TASK DIRECTIONS :: Each time a line of the listing holds "flashlight", copy that line.

INFORMATION SHOWN ::
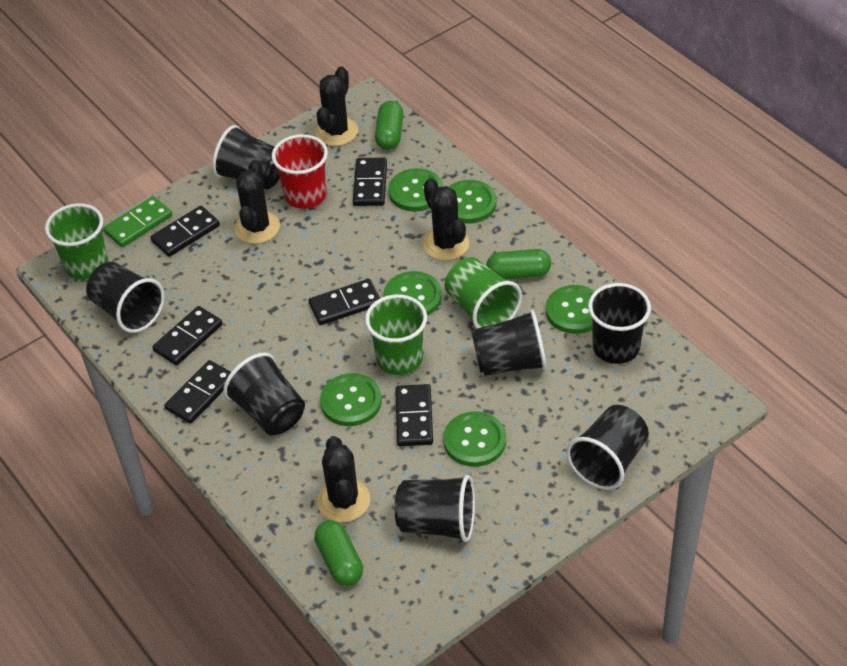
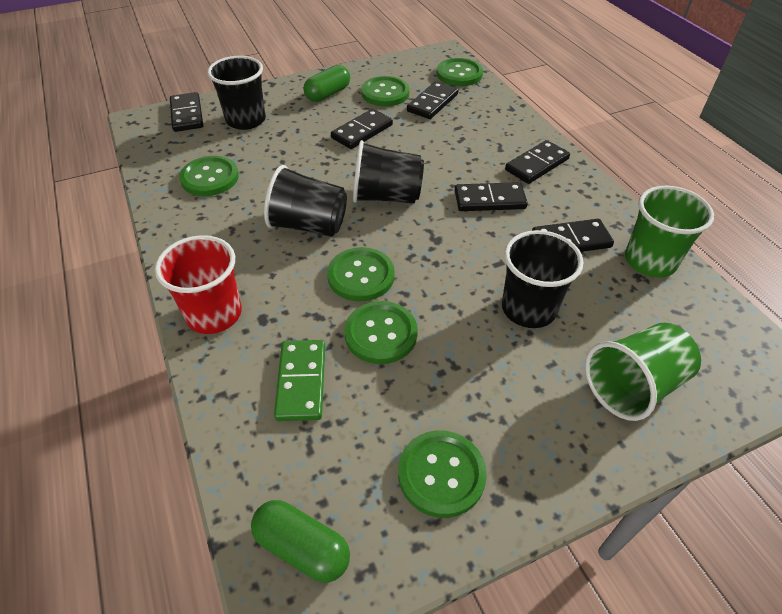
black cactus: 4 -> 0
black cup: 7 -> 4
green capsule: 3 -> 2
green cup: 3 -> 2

==

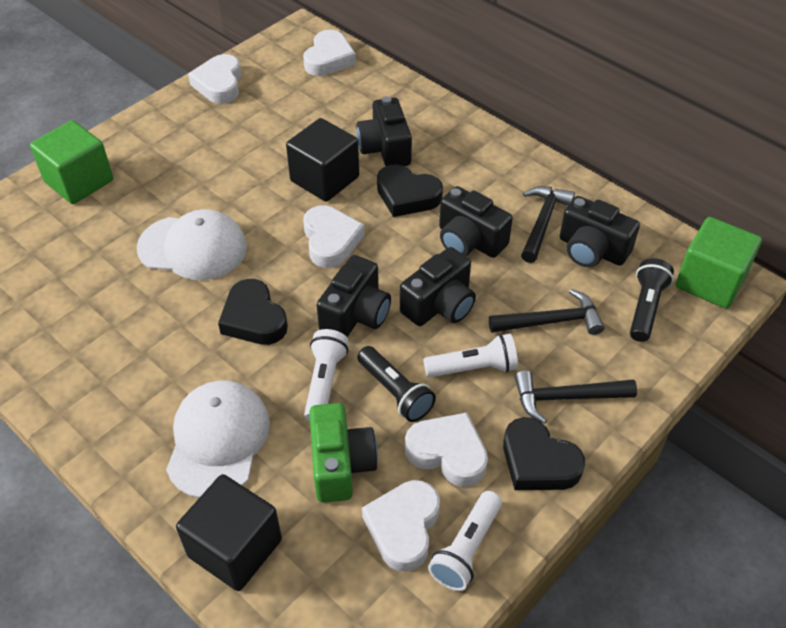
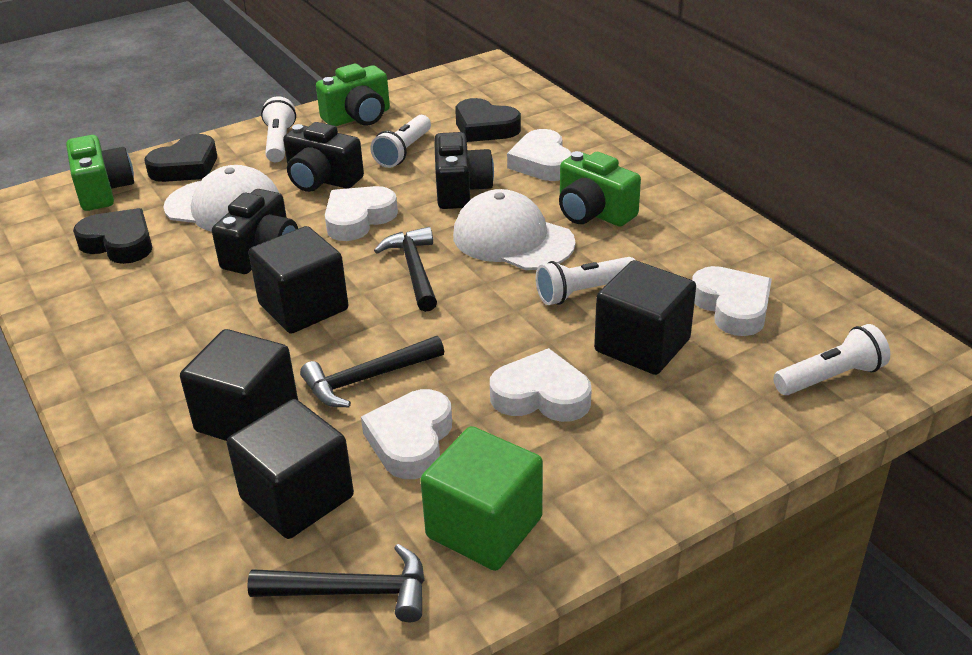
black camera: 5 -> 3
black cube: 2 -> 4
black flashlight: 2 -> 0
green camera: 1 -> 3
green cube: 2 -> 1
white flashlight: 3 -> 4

REPLY TO THE EXERCISE ::
black flashlight: 2 -> 0
white flashlight: 3 -> 4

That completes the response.